*HOW TO COMPLETE THIS TASK*:
Return the records below word for word.

Extracted records

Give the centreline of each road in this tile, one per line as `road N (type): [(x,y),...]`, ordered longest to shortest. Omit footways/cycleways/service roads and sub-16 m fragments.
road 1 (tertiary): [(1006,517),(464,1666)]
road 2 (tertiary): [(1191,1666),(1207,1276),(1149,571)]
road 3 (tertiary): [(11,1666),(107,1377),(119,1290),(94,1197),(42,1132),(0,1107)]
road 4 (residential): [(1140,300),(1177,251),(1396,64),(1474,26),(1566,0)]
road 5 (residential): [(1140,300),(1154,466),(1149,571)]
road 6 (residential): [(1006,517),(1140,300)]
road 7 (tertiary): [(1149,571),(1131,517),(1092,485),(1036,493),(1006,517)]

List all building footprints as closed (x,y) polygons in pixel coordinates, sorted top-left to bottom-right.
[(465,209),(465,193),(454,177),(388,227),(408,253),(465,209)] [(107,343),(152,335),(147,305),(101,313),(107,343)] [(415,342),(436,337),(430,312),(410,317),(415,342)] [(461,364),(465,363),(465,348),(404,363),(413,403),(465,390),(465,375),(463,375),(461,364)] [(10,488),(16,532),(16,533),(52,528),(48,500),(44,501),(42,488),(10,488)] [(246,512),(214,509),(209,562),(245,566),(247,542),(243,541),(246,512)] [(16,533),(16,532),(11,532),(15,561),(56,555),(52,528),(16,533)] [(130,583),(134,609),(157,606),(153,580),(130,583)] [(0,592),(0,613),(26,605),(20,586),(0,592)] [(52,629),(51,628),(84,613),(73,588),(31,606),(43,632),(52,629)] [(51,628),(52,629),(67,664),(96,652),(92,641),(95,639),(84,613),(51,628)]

*ANSWER TO THIS TASK*:
Give the centreline of each road in this tile, one per line as `road N (type): [(x,y),...]`, ordered longest to shortest. Omit footways/cycleways/service roads and sub-16 m fragments.
road 1 (tertiary): [(1006,517),(464,1666)]
road 2 (tertiary): [(1191,1666),(1207,1276),(1149,571)]
road 3 (tertiary): [(11,1666),(107,1377),(119,1290),(94,1197),(42,1132),(0,1107)]
road 4 (residential): [(1140,300),(1177,251),(1396,64),(1474,26),(1566,0)]
road 5 (residential): [(1140,300),(1154,466),(1149,571)]
road 6 (residential): [(1006,517),(1140,300)]
road 7 (tertiary): [(1149,571),(1131,517),(1092,485),(1036,493),(1006,517)]

List all building footprints as closed (x,y) polygons in pixel coordinates, sorted top-left to bottom-right.
[(465,209),(465,193),(454,177),(388,227),(408,253),(465,209)] [(107,343),(152,335),(147,305),(101,313),(107,343)] [(415,342),(436,337),(430,312),(410,317),(415,342)] [(461,364),(465,363),(465,348),(404,363),(413,403),(465,390),(465,375),(463,375),(461,364)] [(10,488),(16,532),(16,533),(52,528),(48,500),(44,501),(42,488),(10,488)] [(246,512),(214,509),(209,562),(245,566),(247,542),(243,541),(246,512)] [(16,533),(16,532),(11,532),(15,561),(56,555),(52,528),(16,533)] [(130,583),(134,609),(157,606),(153,580),(130,583)] [(0,592),(0,613),(26,605),(20,586),(0,592)] [(52,629),(51,628),(84,613),(73,588),(31,606),(43,632),(52,629)] [(51,628),(52,629),(67,664),(96,652),(92,641),(95,639),(84,613),(51,628)]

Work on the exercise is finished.